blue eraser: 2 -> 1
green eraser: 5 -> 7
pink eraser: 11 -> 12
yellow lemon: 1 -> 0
= = =
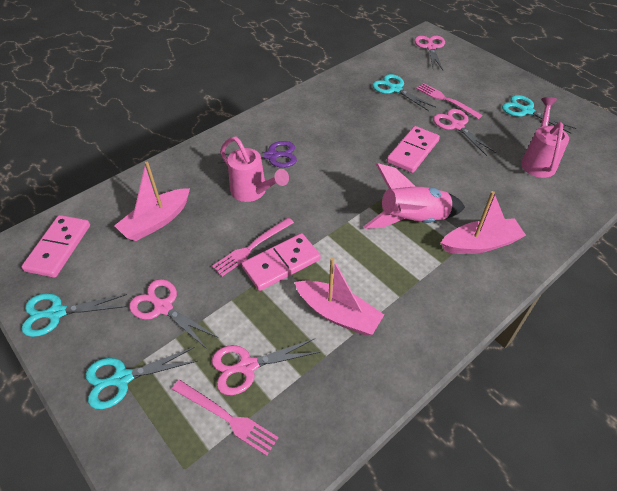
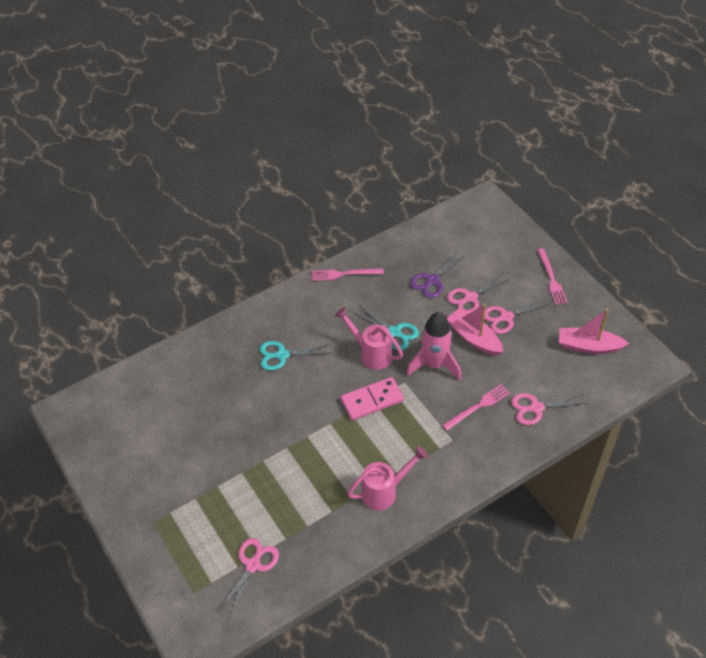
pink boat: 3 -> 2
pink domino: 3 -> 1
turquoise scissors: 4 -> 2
= = =
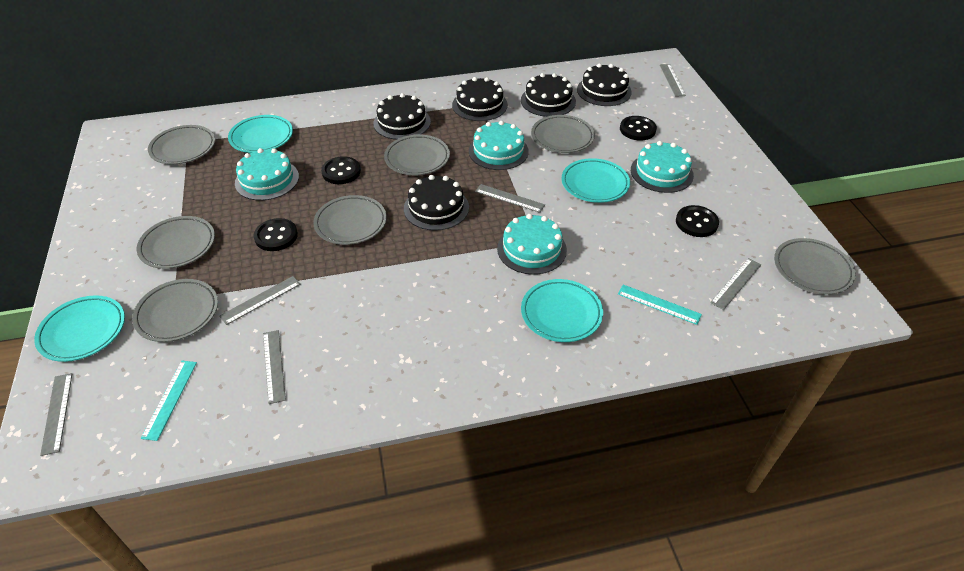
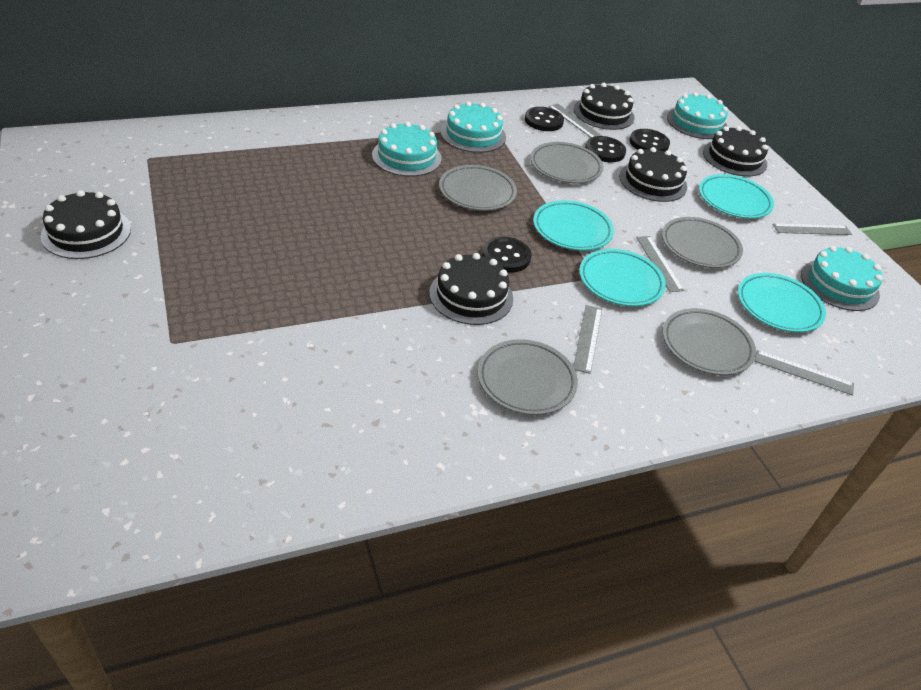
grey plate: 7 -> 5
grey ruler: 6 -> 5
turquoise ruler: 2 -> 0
= = =
# THE TASK
Look above for the line that contains "pink boat: 3 -> 2". Starting there, transcribe every line exactly until you have copied the line that contains "turquoise scissors: 4 -> 2".

# SOLUTION BELOW
pink boat: 3 -> 2
pink domino: 3 -> 1
turquoise scissors: 4 -> 2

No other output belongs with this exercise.